# What the exercise asks
Which of the lines below include "none"? Each one should be copied out.
————
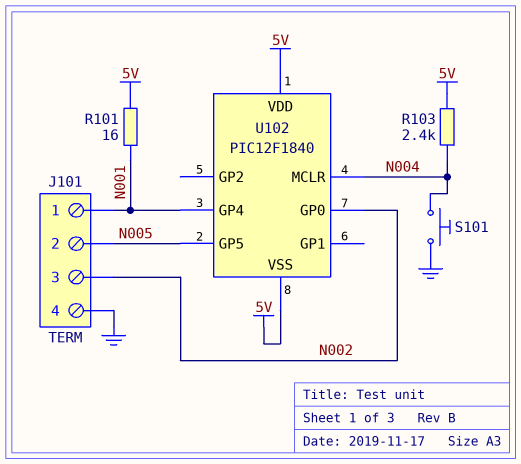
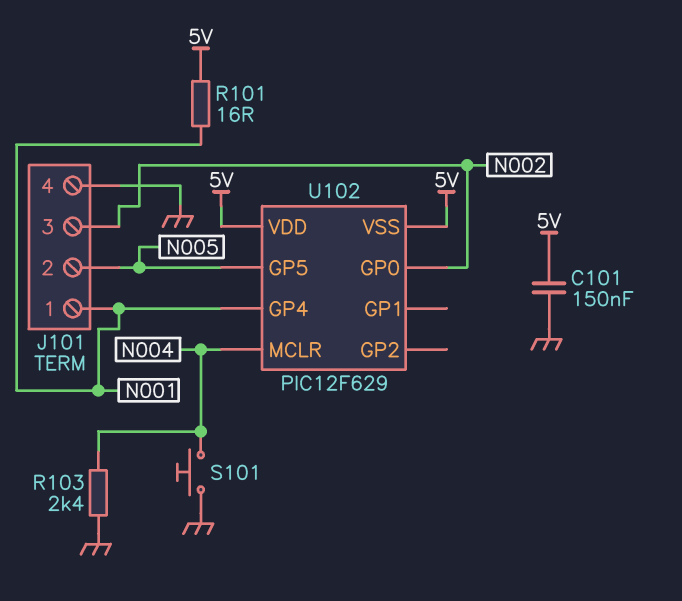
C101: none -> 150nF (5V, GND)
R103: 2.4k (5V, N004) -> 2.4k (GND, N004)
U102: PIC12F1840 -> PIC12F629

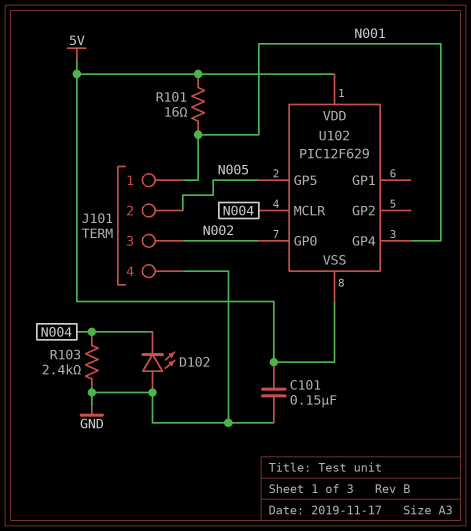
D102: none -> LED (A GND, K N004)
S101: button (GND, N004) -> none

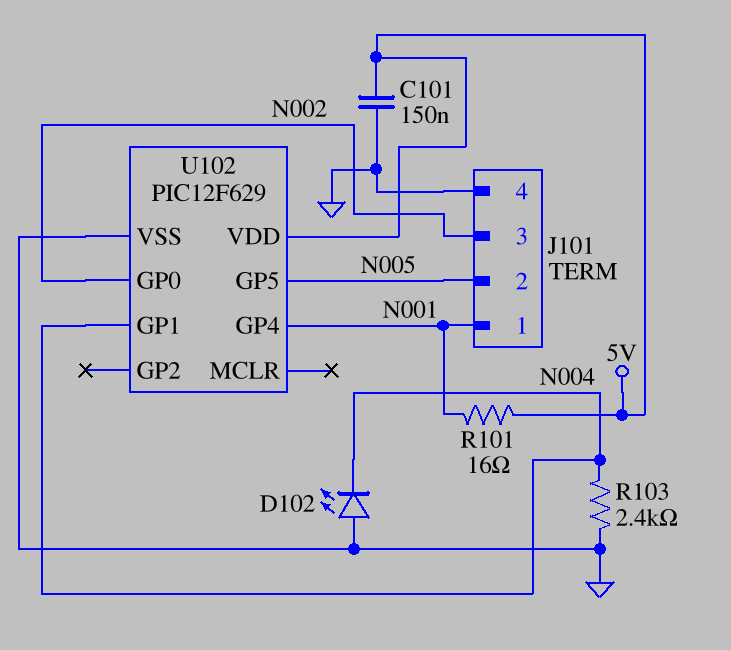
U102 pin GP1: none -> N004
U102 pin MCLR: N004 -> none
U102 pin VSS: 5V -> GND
————
# Solution for this problem
C101: none -> 150nF (5V, GND)
D102: none -> LED (A GND, K N004)
S101: button (GND, N004) -> none
U102 pin GP1: none -> N004
U102 pin MCLR: N004 -> none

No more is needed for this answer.